Omit all pictures, then repeat the listing exactly.
● ● ●
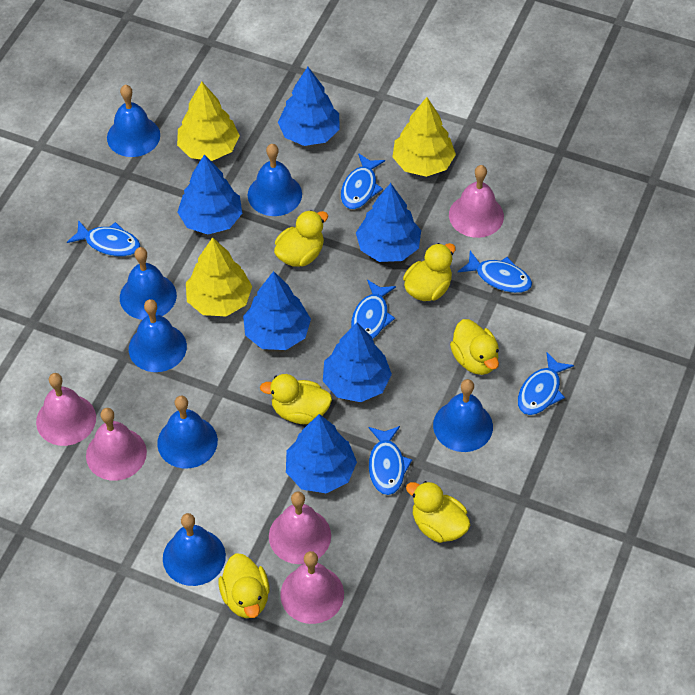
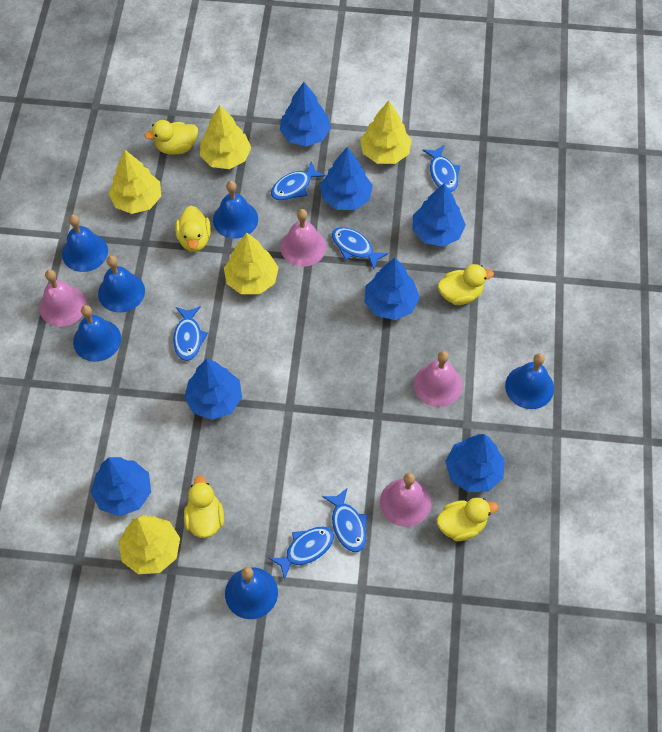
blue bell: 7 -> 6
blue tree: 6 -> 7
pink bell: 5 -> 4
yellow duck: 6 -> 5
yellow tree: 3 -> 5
● ● ●
■ **RESULT FOR THIS EXERCISE**:
blue bell: 7 -> 6
blue tree: 6 -> 7
pink bell: 5 -> 4
yellow duck: 6 -> 5
yellow tree: 3 -> 5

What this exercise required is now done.